Please find every line in the records below that contains the word "black", and copy it.

→ **Entries supplied**
※ ※ ※

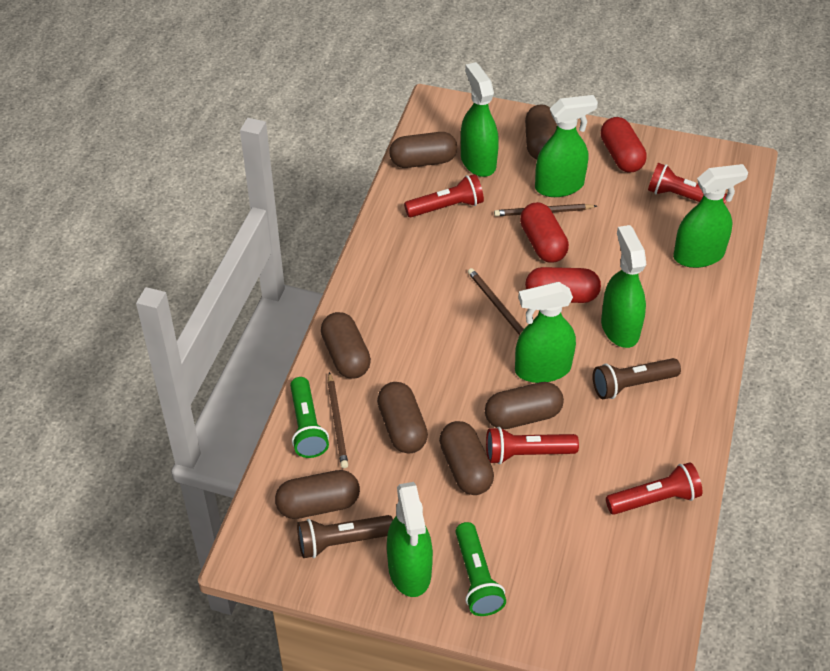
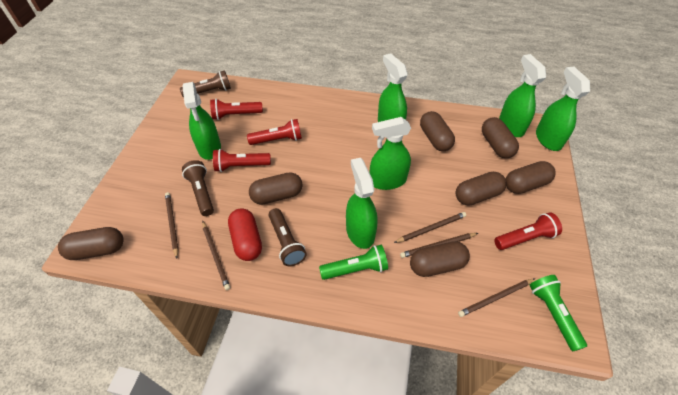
brown flashlight: 2 -> 3
brown pencil: 3 -> 5
red capsule: 3 -> 1

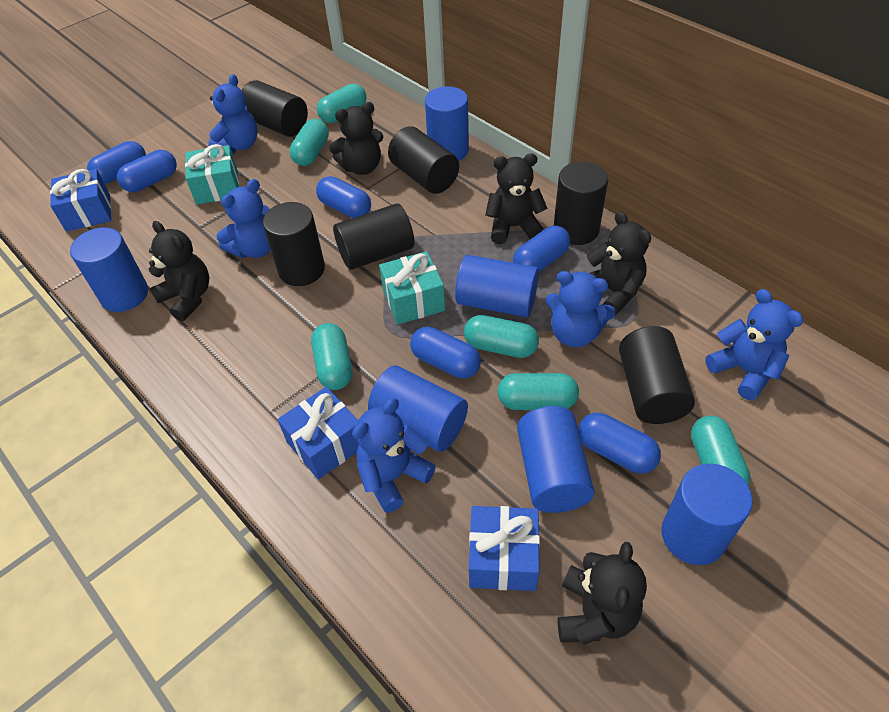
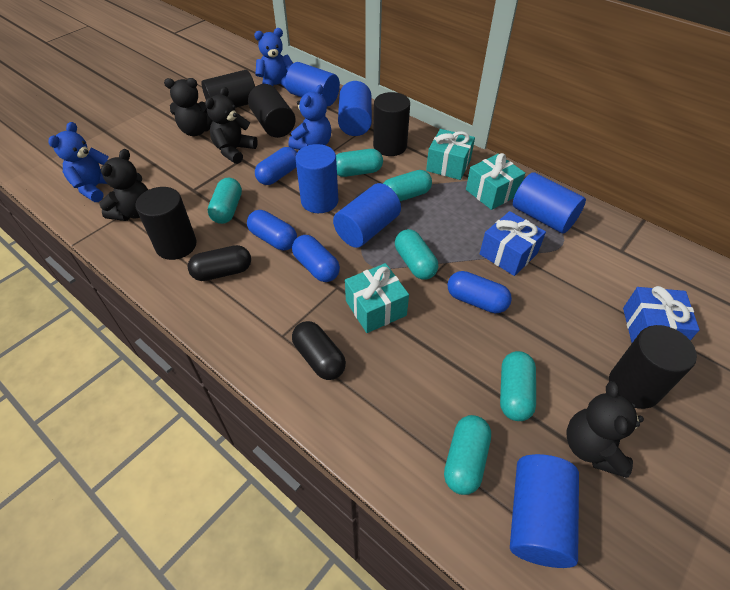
black capsule: 0 -> 2
black cylinder: 6 -> 5
black teddy bear: 5 -> 4
blue capsule: 6 -> 4
blue gift: 3 -> 2
blue teddy bear: 5 -> 3
turquoise gift: 2 -> 3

※ ※ ※

→ **Completed task**
black capsule: 0 -> 2
black cylinder: 6 -> 5
black teddy bear: 5 -> 4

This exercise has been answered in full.